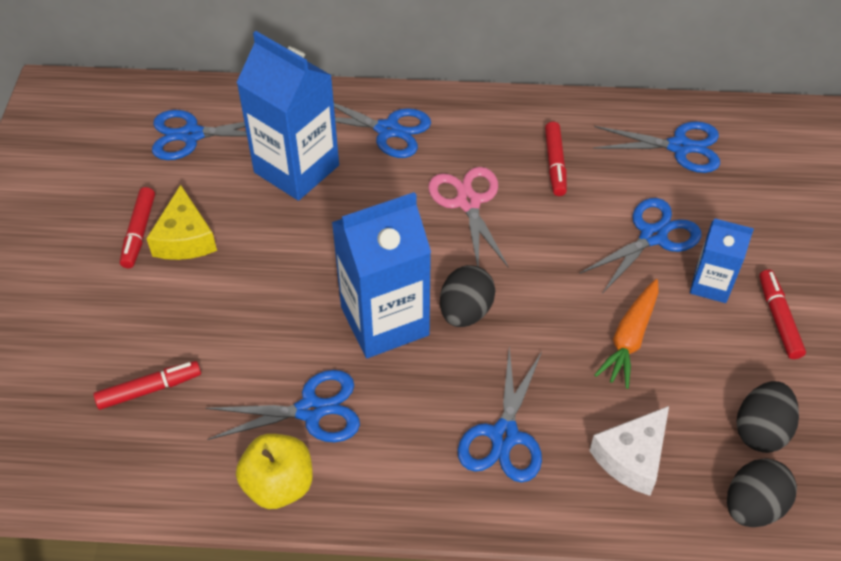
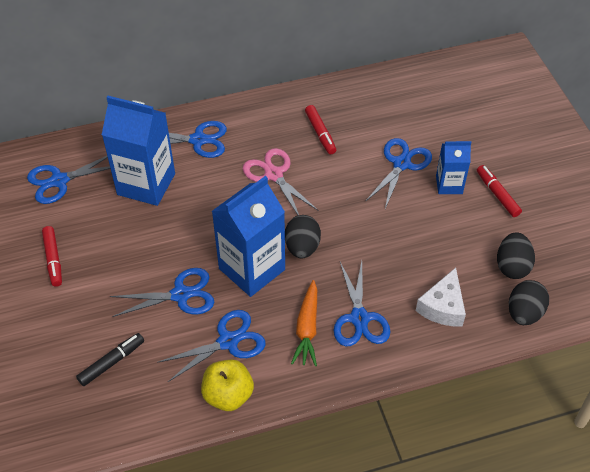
camera: 20 degrees left, 0 degrees up
(149, 389) = (111, 362): red marker -> black marker
(185, 238) = (88, 254): yellow cheese -> none
(629, 339) = (412, 234): orange carrot -> orange carrot (307, 329)
(679, 147) = (395, 100): blue scissors -> blue scissors (180, 295)

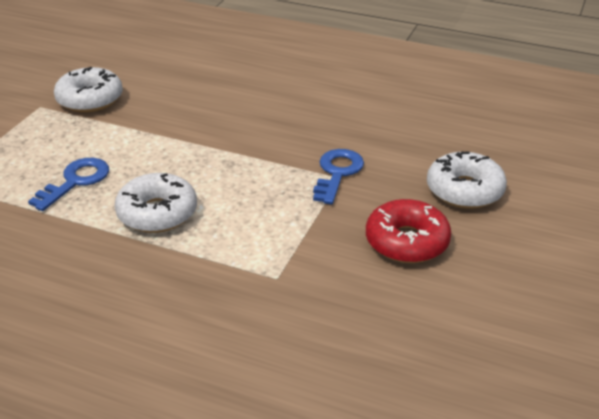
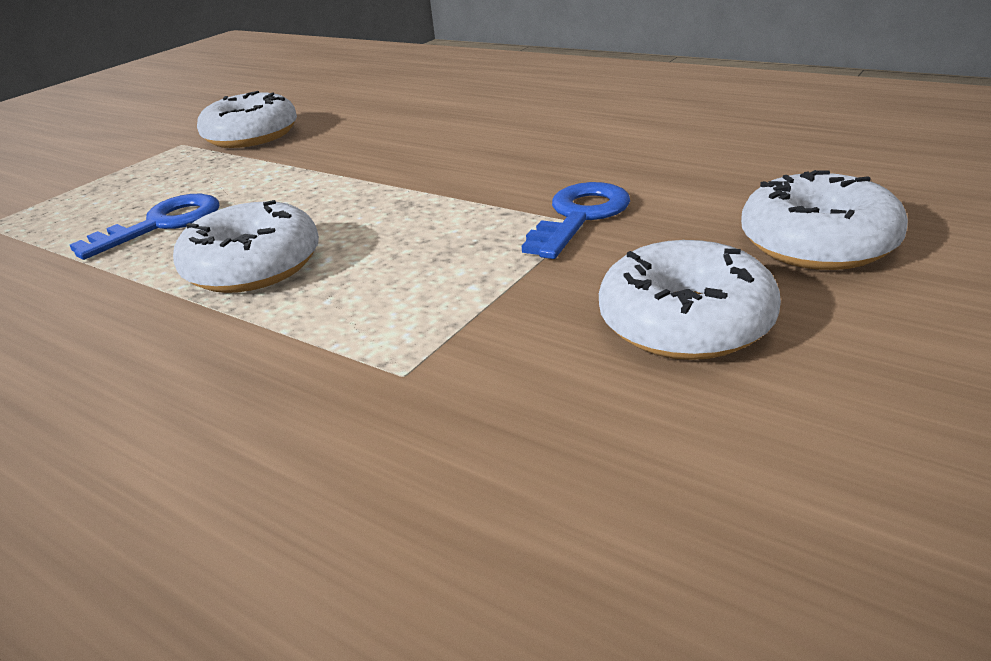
camera: 15 degrees right, 5 degrees down
(407, 241) = (686, 322): red donut -> white donut

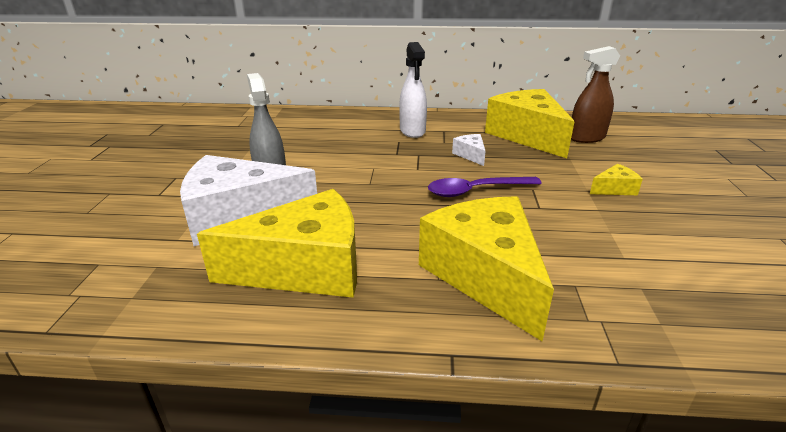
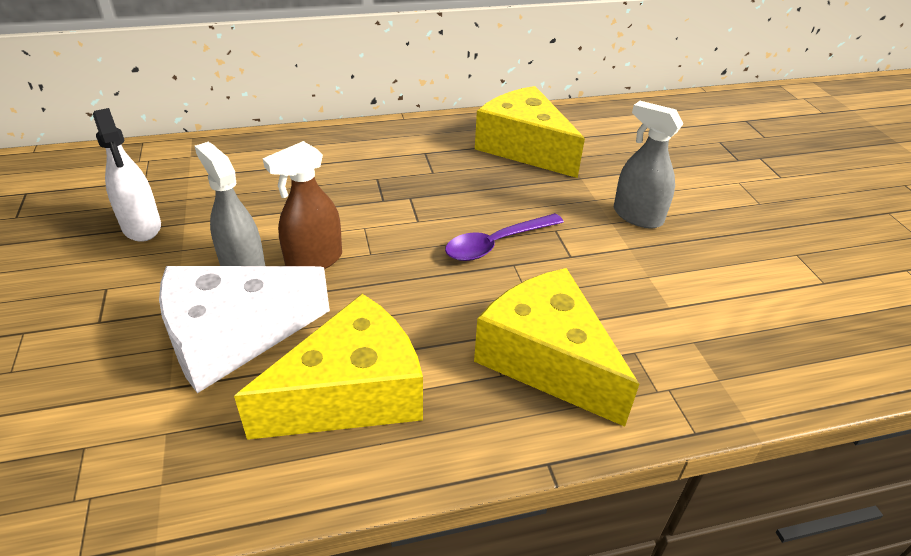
camera: 20 degrees left, 10 degrees up
(412, 131) = (387, 159): white spray bottle -> white spray bottle (142, 227)
(471, 155) = (471, 189): white cheese -> none
(586, 138) = (589, 142): brown spray bottle -> brown spray bottle (314, 261)
(614, 189) = (637, 216): yellow cheese -> grey spray bottle

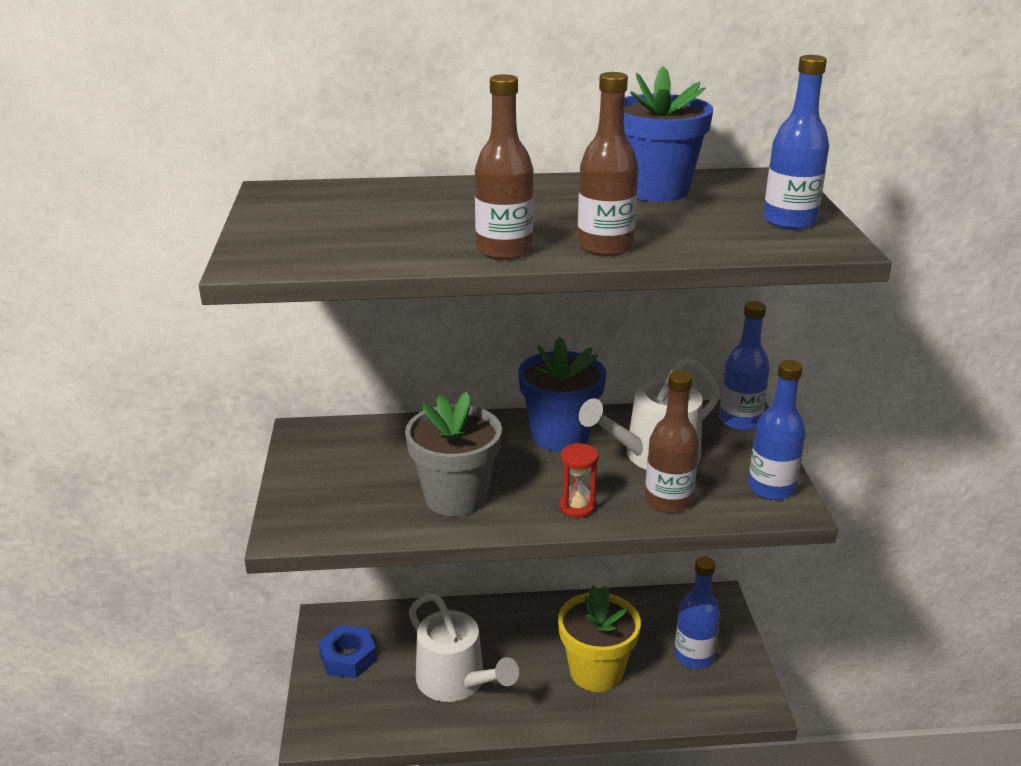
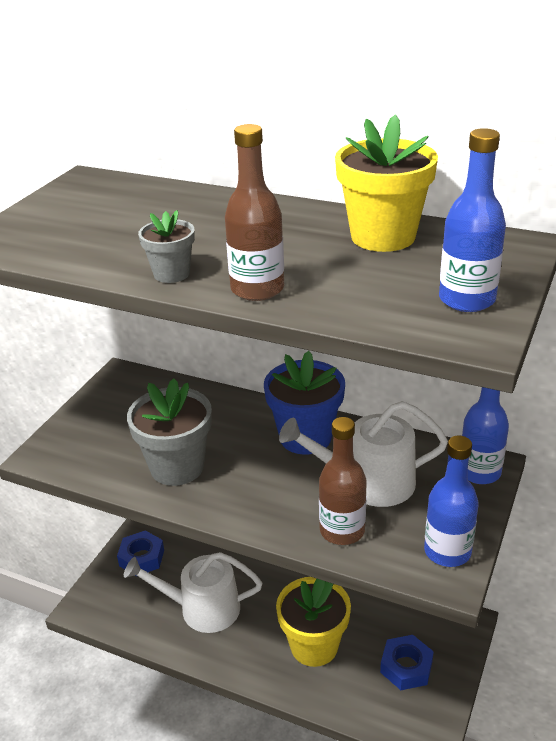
camera: 30 degrees right, 5 degrees up
(456, 681) = (202, 608): white watering can -> white watering can turned 105 degrees clockwise
(504, 250) = (171, 274): brown bottle -> grey flower pot
(577, 507) = (261, 509): red hourglass -> none
(656, 190) = (383, 237): blue flower pot -> yellow flower pot
(694, 656) = (406, 667): blue bottle -> blue nut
******************************
Copy each line above holding "camera".

camera: 20 degrees left, 0 degrees up
camera: 15 degrees right, 5 degrees down
camera: 20 degrees left, 10 degrees up
camera: 30 degrees right, 5 degrees up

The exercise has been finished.